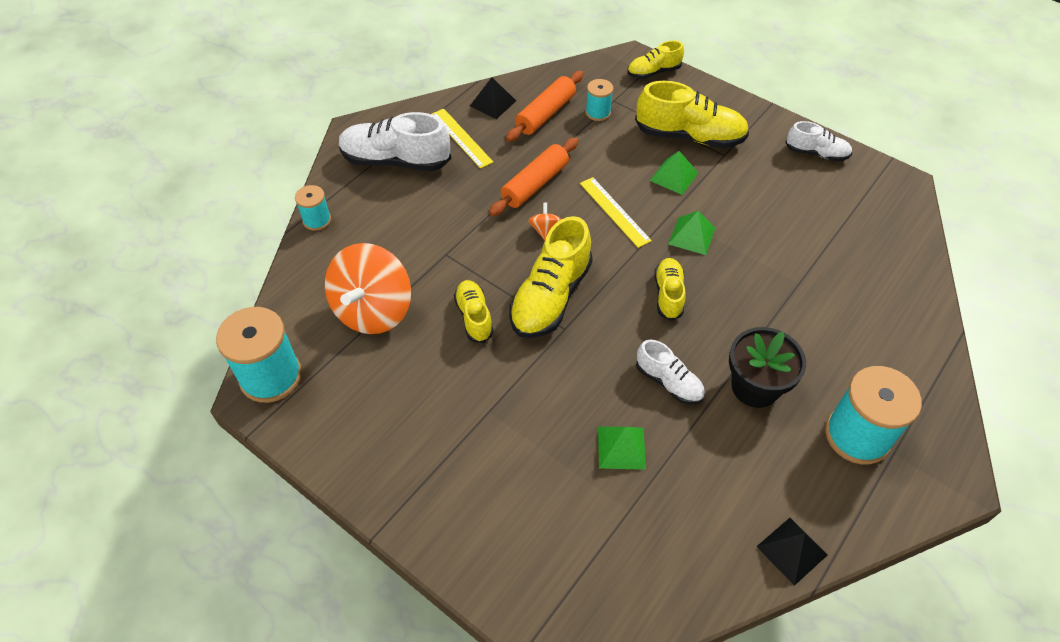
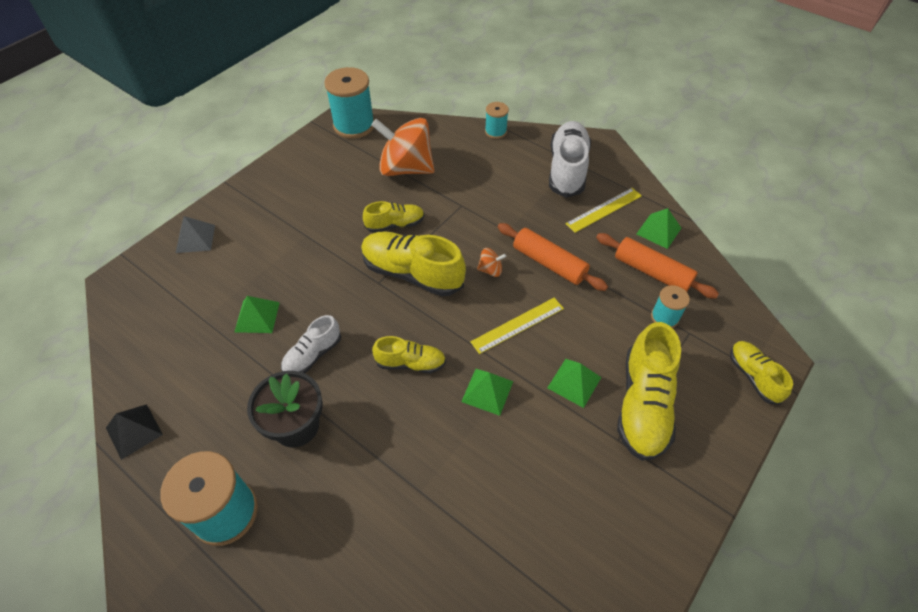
camera: 90 degrees right, 0 degrees up
black pyramid [470,77,516,119] -> green pyramid [637,208,681,249]
white shoe [785,121,852,161] -> none
none -> grey pyramid [176,216,215,253]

************

> Your instructions
Reproduce all of the data exactly; the pictures do not belong in the copy.

> Finished exercise
camera: 90 degrees right, 0 degrees up
black pyramid [470,77,516,119] -> green pyramid [637,208,681,249]
white shoe [785,121,852,161] -> none
none -> grey pyramid [176,216,215,253]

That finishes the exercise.